----- Given information

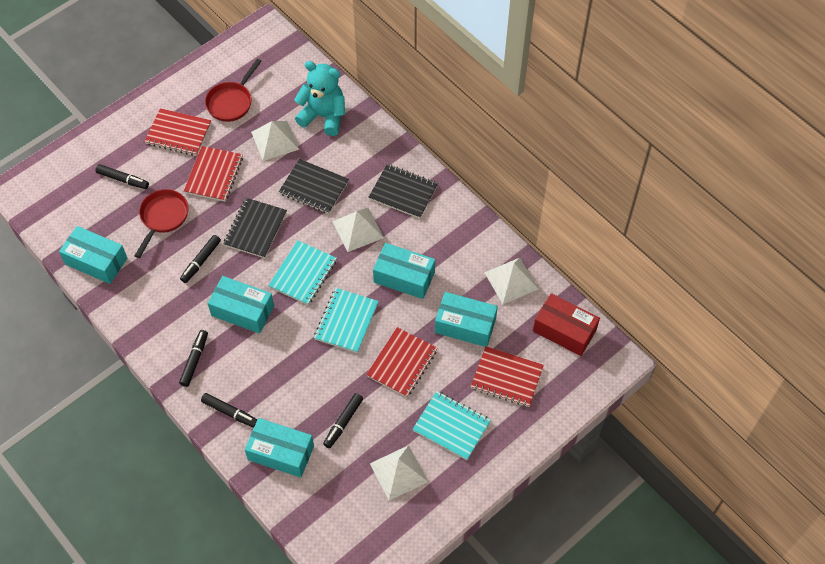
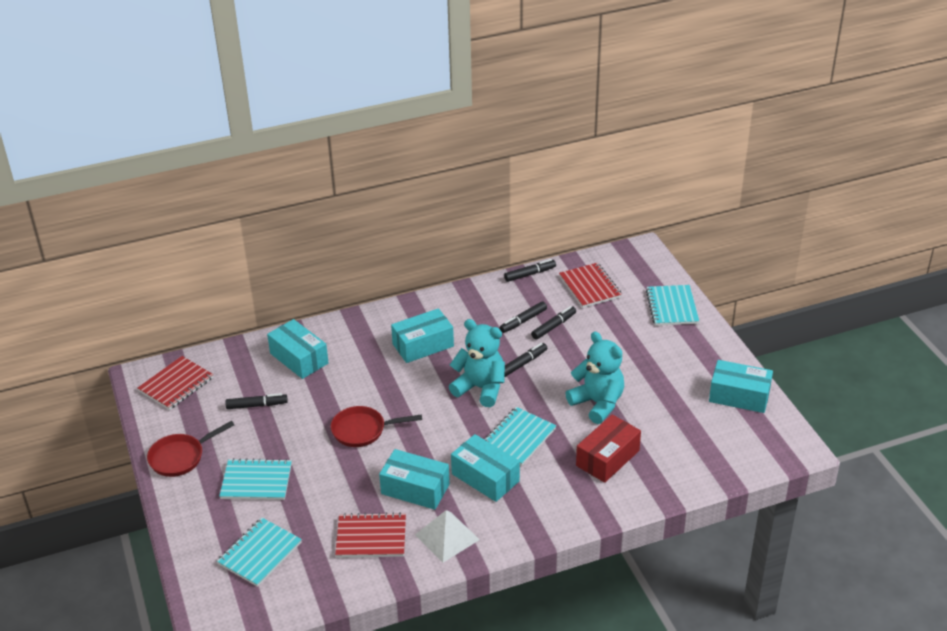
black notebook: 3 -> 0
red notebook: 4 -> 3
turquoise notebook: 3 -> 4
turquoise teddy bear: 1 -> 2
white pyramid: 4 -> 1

----------

→ What is expected
Wherever a line in the records above includes "turquoise", count it, then give the total and nothing besides.

→ Reply to the task
2